**EXERCISE DESCRIPTION**: An exact copy of the lines from the one containing "SONAR: JSN-SR04 -> HC-SR04" to the end of the records below is required, and nothing else.

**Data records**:
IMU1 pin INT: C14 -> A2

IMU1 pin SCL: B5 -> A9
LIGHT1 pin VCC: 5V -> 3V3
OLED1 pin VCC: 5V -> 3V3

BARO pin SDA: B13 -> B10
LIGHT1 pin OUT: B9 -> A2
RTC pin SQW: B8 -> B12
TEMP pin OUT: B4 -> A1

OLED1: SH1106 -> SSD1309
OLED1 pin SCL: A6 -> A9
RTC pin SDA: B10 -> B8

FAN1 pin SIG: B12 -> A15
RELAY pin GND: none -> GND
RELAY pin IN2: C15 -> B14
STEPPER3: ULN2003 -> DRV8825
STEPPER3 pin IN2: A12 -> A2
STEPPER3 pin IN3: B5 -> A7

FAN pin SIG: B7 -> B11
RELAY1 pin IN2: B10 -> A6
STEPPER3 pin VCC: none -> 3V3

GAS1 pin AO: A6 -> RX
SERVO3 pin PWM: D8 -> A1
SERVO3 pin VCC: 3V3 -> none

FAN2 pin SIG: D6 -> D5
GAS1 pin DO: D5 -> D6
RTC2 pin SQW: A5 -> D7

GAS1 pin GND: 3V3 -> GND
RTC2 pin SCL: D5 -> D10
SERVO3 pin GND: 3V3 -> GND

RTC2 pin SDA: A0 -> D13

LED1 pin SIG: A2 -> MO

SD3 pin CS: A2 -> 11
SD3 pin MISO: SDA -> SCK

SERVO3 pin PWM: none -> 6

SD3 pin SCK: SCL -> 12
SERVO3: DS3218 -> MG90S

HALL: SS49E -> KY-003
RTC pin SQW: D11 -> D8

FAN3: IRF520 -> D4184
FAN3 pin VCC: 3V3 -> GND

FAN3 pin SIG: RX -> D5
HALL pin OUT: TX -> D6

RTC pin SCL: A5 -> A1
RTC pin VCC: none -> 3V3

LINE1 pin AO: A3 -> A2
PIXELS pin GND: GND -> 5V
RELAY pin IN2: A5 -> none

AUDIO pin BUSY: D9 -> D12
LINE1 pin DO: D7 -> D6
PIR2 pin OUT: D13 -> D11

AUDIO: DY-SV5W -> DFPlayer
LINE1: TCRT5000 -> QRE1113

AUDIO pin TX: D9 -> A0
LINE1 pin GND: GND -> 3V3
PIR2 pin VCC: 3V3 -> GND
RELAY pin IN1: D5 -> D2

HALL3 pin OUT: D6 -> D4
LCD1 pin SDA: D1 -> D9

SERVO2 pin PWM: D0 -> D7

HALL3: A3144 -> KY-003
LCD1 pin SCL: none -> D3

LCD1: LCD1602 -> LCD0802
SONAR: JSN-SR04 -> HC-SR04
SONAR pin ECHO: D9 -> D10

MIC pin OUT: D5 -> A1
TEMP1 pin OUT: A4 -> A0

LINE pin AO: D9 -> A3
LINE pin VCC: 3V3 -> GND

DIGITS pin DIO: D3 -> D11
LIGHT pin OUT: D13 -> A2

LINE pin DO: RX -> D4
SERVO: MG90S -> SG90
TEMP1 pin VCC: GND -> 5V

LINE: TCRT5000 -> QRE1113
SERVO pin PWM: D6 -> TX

**EXERCISE SOLUTION**:
SONAR: JSN-SR04 -> HC-SR04
SONAR pin ECHO: D9 -> D10

MIC pin OUT: D5 -> A1
TEMP1 pin OUT: A4 -> A0

LINE pin AO: D9 -> A3
LINE pin VCC: 3V3 -> GND

DIGITS pin DIO: D3 -> D11
LIGHT pin OUT: D13 -> A2

LINE pin DO: RX -> D4
SERVO: MG90S -> SG90
TEMP1 pin VCC: GND -> 5V

LINE: TCRT5000 -> QRE1113
SERVO pin PWM: D6 -> TX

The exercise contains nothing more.